> **EXERCISE DESCRIPTION**: Where a line holds the word "bookcase", copy it from the records.

Coordinate-based change data:
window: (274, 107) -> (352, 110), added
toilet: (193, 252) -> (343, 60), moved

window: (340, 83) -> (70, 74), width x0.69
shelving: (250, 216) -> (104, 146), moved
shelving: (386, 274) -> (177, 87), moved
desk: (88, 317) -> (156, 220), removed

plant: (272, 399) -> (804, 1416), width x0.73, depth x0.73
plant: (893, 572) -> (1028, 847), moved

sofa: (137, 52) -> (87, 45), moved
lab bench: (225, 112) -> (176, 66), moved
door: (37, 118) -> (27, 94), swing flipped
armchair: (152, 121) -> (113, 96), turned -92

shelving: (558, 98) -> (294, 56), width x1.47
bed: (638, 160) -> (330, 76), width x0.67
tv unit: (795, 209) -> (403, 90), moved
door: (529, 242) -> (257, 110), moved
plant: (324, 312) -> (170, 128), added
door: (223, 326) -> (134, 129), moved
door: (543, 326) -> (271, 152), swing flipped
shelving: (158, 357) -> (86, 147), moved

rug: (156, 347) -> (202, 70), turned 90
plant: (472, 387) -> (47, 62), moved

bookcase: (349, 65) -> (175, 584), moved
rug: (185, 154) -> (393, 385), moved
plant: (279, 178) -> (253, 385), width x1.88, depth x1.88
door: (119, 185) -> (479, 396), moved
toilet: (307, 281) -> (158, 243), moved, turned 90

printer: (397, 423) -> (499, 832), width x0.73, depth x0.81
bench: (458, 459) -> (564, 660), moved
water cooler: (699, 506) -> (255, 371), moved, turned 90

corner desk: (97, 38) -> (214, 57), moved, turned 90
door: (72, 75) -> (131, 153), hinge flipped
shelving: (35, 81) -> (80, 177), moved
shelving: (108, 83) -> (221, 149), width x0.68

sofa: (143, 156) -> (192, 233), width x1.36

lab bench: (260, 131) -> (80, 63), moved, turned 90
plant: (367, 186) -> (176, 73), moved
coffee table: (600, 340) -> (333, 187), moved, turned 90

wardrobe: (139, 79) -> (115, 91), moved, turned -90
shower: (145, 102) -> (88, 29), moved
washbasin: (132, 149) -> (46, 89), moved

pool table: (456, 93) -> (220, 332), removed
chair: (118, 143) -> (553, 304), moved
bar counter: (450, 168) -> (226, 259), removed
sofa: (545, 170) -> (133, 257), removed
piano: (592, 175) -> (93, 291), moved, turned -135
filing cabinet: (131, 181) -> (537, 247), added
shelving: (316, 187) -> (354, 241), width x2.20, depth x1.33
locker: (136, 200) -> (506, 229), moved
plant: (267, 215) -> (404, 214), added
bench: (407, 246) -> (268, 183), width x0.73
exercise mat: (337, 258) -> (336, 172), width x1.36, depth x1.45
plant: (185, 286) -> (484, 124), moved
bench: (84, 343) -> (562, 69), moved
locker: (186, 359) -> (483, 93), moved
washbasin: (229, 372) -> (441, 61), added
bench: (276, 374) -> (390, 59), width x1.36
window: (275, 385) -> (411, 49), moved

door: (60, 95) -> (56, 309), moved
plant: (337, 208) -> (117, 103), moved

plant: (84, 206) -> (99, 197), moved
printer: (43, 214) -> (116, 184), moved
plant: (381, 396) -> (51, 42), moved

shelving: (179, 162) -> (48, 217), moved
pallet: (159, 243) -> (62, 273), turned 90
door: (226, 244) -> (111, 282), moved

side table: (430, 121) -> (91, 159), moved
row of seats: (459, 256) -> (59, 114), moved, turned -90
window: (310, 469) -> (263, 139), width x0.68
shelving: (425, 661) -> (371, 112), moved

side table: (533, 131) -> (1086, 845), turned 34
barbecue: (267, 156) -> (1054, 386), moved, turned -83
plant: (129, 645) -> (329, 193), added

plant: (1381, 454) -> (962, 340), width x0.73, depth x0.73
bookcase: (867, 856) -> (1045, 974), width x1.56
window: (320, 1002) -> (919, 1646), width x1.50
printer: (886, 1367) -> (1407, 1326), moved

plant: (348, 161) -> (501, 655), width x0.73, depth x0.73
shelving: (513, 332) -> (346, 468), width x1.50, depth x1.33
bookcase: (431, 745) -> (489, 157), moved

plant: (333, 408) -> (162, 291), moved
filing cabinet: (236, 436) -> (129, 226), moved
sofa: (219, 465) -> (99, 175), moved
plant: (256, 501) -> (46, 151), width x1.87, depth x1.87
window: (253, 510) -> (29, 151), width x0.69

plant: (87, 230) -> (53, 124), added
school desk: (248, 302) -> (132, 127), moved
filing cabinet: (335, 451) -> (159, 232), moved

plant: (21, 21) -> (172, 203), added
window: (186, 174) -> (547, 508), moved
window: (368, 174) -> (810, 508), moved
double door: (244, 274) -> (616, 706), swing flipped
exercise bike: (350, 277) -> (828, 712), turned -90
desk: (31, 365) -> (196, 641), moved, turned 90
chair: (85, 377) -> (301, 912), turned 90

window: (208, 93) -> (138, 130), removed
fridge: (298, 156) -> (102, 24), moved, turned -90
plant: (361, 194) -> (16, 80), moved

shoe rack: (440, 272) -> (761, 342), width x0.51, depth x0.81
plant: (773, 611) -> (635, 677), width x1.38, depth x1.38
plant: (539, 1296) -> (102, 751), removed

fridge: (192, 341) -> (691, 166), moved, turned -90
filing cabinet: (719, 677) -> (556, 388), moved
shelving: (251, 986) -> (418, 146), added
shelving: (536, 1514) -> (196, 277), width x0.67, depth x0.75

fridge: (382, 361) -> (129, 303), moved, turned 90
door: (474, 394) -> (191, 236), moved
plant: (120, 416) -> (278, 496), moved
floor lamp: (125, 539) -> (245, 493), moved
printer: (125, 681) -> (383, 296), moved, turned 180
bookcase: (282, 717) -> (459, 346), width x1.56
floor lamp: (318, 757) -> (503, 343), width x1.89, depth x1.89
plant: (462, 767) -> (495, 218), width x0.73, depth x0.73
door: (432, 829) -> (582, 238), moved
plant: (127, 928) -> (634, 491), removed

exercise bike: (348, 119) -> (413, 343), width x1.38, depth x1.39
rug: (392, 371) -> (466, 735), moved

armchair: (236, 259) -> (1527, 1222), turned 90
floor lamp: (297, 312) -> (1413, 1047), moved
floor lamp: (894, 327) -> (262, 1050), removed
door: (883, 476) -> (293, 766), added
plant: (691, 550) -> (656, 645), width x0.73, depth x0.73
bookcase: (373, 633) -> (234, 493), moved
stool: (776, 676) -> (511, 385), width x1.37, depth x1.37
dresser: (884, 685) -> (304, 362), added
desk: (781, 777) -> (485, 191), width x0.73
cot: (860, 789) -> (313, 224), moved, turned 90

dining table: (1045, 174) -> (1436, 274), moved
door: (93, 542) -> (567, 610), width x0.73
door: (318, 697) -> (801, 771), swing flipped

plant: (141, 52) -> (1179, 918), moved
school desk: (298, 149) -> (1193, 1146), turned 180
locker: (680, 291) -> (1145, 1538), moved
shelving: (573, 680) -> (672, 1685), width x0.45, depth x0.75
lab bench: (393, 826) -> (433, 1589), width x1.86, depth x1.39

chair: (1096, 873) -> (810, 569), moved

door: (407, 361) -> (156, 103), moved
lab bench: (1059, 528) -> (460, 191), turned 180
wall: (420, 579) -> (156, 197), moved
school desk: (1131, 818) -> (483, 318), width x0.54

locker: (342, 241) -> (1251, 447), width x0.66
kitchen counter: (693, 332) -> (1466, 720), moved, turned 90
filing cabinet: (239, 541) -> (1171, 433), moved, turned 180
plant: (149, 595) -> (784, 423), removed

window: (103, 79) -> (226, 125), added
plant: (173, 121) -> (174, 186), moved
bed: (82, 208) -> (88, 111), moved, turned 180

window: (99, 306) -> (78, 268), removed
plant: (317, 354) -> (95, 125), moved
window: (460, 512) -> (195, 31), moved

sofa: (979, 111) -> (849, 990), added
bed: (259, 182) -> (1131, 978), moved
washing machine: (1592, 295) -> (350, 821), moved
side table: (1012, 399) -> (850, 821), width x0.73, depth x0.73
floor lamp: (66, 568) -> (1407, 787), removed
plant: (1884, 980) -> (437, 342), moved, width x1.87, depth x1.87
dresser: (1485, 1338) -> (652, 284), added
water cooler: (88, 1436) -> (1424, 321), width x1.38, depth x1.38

> **FINISHED EXERCISE**:
bookcase: (349, 65) -> (175, 584), moved
bookcase: (867, 856) -> (1045, 974), width x1.56
bookcase: (431, 745) -> (489, 157), moved
bookcase: (282, 717) -> (459, 346), width x1.56
bookcase: (373, 633) -> (234, 493), moved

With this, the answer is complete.